**Assignment:** Once the line containing "D3: schottky (A n3, K" is found in the records below, return it and each following line exactly, up to and including the line containing "U106: NAND CD4011", and nothing else.

*** Opening of Data for this exercise ***

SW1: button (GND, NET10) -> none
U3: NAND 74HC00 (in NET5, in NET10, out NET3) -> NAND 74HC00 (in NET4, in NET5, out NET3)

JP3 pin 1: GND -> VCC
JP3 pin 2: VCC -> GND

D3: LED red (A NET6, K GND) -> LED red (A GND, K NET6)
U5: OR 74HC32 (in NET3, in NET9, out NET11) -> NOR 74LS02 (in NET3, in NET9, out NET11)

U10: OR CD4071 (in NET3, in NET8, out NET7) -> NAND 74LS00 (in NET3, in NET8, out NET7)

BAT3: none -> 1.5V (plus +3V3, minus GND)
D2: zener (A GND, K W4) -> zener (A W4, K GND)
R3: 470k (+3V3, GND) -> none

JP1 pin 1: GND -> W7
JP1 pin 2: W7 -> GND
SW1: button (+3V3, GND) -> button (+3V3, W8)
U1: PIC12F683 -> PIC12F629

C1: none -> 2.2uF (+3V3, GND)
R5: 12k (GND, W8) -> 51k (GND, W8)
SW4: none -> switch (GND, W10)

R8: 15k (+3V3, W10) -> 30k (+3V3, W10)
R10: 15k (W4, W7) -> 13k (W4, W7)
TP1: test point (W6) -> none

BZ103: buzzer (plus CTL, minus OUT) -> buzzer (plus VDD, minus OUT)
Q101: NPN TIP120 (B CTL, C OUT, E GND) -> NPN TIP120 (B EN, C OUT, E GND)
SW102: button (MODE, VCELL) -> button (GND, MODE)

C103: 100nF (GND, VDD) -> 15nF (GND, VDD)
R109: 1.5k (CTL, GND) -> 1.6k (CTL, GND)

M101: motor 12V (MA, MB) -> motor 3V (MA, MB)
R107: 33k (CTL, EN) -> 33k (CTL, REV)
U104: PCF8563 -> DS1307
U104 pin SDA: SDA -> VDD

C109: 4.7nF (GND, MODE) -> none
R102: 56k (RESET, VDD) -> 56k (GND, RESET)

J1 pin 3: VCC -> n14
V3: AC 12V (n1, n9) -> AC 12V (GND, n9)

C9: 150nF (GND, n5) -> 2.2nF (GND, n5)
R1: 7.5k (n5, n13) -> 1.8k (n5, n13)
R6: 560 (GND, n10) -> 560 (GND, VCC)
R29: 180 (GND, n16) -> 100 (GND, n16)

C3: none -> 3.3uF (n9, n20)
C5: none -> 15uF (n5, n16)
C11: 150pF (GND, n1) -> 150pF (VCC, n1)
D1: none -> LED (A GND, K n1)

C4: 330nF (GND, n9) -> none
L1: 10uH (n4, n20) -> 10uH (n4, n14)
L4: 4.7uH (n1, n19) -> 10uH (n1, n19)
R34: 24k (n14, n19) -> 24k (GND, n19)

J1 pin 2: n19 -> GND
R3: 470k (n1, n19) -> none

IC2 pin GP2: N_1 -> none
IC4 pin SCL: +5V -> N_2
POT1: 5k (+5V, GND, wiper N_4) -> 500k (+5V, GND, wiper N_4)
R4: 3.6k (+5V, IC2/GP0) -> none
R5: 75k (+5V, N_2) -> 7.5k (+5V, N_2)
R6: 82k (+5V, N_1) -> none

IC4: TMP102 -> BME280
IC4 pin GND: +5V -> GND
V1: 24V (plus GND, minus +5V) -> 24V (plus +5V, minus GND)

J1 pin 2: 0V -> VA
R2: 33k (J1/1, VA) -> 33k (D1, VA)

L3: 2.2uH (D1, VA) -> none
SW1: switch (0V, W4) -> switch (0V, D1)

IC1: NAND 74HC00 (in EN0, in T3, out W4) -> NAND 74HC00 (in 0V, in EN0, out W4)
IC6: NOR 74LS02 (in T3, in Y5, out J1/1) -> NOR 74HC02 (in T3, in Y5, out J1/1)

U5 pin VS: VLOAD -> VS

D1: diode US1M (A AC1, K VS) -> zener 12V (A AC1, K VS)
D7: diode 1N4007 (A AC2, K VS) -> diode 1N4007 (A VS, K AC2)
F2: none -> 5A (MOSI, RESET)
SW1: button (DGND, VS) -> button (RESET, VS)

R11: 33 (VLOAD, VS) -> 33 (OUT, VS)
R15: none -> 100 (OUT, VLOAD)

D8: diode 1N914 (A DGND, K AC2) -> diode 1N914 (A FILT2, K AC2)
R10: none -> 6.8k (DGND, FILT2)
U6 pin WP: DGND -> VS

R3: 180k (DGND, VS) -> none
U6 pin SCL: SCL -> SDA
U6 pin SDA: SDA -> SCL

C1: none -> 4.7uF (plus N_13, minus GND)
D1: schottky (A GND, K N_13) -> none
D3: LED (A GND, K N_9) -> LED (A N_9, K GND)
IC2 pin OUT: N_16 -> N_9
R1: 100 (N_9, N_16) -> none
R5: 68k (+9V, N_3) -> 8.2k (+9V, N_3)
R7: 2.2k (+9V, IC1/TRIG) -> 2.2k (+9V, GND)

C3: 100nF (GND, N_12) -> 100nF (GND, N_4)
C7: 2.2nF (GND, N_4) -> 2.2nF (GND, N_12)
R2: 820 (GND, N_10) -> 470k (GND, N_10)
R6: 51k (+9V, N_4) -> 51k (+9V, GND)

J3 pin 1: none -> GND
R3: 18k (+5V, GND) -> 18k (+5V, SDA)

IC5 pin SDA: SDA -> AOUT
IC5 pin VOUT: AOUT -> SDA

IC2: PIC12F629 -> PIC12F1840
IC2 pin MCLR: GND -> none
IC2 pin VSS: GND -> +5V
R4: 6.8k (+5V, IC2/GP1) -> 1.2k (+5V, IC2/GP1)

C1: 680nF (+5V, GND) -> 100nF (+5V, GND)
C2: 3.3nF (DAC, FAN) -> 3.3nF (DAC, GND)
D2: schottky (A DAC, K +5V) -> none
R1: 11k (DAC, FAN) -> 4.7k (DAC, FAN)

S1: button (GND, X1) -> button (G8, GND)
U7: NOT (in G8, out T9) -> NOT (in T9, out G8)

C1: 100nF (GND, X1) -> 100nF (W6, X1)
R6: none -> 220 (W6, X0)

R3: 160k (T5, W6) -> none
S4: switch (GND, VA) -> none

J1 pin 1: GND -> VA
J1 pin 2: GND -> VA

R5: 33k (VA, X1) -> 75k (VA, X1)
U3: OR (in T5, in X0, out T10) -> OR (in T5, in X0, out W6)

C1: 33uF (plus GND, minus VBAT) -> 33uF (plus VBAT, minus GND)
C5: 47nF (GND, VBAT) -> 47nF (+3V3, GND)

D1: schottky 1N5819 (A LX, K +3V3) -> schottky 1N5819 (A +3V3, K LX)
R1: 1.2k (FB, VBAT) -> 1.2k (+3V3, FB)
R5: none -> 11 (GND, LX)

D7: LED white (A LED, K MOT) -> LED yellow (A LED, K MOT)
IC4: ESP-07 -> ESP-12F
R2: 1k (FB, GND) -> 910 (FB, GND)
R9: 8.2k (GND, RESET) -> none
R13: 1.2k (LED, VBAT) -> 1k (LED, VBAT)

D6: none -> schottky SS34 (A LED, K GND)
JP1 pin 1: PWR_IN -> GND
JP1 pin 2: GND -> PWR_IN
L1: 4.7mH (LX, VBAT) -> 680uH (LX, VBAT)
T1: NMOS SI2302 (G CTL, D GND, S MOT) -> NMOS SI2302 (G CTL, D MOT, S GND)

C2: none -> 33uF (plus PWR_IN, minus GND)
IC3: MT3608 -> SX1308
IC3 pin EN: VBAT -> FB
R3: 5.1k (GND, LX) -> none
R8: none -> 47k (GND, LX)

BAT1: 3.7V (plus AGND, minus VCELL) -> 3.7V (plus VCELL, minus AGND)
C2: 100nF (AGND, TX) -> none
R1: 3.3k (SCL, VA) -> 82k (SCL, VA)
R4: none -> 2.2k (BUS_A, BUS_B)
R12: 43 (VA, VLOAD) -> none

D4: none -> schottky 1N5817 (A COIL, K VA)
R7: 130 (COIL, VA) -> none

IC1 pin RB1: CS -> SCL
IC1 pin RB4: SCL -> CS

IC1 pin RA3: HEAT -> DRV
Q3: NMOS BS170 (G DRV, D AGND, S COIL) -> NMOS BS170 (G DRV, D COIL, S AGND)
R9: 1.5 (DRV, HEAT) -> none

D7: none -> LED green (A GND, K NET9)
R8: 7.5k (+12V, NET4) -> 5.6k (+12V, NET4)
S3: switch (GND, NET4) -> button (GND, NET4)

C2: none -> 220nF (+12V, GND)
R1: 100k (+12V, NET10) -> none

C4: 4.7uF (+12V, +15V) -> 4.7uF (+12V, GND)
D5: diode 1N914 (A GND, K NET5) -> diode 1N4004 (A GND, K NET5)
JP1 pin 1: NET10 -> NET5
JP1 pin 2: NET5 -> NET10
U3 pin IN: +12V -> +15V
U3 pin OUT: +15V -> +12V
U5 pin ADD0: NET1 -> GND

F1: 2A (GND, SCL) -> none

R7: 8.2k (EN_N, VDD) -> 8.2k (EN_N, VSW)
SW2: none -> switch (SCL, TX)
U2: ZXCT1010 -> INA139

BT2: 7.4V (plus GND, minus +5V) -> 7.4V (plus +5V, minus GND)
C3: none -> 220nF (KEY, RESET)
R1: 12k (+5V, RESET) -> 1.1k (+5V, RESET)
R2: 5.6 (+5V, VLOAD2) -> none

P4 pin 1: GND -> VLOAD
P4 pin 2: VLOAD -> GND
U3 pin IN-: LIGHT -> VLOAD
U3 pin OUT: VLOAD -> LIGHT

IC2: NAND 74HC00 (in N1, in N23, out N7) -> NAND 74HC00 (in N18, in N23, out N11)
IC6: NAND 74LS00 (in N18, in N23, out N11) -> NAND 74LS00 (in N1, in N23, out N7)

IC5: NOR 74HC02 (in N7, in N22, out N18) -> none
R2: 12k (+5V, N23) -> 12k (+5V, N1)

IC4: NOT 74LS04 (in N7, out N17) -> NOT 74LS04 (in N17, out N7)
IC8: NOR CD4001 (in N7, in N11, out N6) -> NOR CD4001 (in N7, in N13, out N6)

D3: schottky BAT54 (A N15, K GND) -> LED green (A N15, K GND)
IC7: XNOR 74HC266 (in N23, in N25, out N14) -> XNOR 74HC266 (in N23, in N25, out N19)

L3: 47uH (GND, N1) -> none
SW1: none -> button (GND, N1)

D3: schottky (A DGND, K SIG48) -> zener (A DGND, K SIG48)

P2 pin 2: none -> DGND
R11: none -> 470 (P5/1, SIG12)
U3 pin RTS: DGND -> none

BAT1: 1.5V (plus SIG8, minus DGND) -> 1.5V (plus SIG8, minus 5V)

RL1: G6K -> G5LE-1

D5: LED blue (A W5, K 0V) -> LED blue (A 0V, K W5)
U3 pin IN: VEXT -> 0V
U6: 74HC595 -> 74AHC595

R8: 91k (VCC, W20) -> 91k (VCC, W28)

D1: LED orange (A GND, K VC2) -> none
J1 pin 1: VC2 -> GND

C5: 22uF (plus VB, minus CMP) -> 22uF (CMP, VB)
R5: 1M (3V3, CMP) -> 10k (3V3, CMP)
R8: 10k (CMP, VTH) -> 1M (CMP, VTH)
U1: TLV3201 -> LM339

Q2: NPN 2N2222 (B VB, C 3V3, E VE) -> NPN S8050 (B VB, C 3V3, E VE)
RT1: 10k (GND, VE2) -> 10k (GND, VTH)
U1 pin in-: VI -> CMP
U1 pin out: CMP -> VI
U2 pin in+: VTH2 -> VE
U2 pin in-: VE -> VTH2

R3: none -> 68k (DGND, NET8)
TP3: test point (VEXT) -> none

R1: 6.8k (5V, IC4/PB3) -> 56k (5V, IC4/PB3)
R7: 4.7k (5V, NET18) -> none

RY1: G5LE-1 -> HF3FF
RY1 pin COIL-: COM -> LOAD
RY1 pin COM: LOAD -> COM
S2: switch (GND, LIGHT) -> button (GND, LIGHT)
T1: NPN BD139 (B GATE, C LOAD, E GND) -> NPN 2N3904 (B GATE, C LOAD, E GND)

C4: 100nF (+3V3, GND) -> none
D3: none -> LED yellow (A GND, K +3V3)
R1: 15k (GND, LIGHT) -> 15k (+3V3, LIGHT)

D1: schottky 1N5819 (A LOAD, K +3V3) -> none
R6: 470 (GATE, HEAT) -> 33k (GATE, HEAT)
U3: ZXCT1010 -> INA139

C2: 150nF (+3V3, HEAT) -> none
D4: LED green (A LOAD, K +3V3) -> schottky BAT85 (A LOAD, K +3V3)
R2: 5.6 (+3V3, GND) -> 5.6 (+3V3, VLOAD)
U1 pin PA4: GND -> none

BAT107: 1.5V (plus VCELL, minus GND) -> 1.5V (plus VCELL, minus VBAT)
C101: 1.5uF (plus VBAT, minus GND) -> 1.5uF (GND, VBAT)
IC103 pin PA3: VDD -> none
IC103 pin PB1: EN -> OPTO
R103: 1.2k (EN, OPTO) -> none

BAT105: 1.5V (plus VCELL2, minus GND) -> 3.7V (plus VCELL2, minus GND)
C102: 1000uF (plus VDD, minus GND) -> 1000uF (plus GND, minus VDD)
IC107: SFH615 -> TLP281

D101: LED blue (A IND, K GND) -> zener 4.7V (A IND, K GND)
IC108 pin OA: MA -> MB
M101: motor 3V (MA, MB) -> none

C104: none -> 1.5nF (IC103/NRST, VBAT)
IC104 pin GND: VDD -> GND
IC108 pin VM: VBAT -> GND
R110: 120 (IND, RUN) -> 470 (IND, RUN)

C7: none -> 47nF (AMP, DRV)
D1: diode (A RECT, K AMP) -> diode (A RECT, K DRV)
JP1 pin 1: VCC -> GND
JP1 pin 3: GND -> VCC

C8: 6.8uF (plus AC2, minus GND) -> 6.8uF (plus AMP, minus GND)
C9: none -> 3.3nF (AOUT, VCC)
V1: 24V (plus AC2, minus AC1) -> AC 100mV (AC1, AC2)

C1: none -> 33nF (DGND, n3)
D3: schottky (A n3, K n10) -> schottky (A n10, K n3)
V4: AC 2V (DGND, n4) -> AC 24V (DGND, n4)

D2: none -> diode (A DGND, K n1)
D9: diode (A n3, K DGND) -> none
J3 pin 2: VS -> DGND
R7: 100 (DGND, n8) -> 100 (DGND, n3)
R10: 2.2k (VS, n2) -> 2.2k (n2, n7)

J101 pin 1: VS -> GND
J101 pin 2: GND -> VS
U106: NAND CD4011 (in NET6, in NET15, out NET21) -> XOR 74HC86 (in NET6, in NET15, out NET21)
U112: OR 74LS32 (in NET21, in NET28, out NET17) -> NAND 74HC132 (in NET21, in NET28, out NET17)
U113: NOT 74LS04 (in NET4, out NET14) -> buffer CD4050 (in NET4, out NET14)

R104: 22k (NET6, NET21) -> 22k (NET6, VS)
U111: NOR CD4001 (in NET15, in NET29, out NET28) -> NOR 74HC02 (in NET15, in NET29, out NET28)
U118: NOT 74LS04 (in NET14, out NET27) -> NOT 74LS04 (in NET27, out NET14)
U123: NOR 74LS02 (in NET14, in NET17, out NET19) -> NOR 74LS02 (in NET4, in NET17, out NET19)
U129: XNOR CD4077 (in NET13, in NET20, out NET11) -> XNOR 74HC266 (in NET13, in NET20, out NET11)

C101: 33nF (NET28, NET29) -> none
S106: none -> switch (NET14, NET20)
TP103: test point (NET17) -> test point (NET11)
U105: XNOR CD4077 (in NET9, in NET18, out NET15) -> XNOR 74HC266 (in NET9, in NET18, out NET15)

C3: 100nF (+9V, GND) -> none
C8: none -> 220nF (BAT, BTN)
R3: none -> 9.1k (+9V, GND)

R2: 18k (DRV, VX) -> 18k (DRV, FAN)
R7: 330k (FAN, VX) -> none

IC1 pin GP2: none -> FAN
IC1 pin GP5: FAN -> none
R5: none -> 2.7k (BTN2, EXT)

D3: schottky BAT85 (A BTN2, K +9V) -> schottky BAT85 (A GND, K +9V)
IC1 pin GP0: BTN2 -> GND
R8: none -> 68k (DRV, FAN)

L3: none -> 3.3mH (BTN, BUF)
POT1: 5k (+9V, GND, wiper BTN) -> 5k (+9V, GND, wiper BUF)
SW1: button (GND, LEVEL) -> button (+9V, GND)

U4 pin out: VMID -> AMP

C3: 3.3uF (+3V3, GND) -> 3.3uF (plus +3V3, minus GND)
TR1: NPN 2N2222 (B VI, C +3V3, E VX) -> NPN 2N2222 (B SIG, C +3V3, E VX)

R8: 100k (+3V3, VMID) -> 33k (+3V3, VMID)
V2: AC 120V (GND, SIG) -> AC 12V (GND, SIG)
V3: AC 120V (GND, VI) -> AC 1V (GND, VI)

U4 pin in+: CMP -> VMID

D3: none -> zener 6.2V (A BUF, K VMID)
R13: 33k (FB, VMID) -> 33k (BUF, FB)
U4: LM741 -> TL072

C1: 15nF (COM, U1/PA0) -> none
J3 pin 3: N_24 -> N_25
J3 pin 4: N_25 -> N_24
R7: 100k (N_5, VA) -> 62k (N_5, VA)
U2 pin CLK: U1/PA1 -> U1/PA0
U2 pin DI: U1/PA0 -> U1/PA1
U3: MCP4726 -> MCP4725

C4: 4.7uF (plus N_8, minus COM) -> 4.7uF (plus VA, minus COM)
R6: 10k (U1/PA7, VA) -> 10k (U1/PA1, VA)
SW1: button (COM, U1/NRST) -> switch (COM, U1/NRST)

*** Close of Data for this exercise ***

**Expected output:**
D3: schottky (A n3, K n10) -> schottky (A n10, K n3)
V4: AC 2V (DGND, n4) -> AC 24V (DGND, n4)

D2: none -> diode (A DGND, K n1)
D9: diode (A n3, K DGND) -> none
J3 pin 2: VS -> DGND
R7: 100 (DGND, n8) -> 100 (DGND, n3)
R10: 2.2k (VS, n2) -> 2.2k (n2, n7)

J101 pin 1: VS -> GND
J101 pin 2: GND -> VS
U106: NAND CD4011 (in NET6, in NET15, out NET21) -> XOR 74HC86 (in NET6, in NET15, out NET21)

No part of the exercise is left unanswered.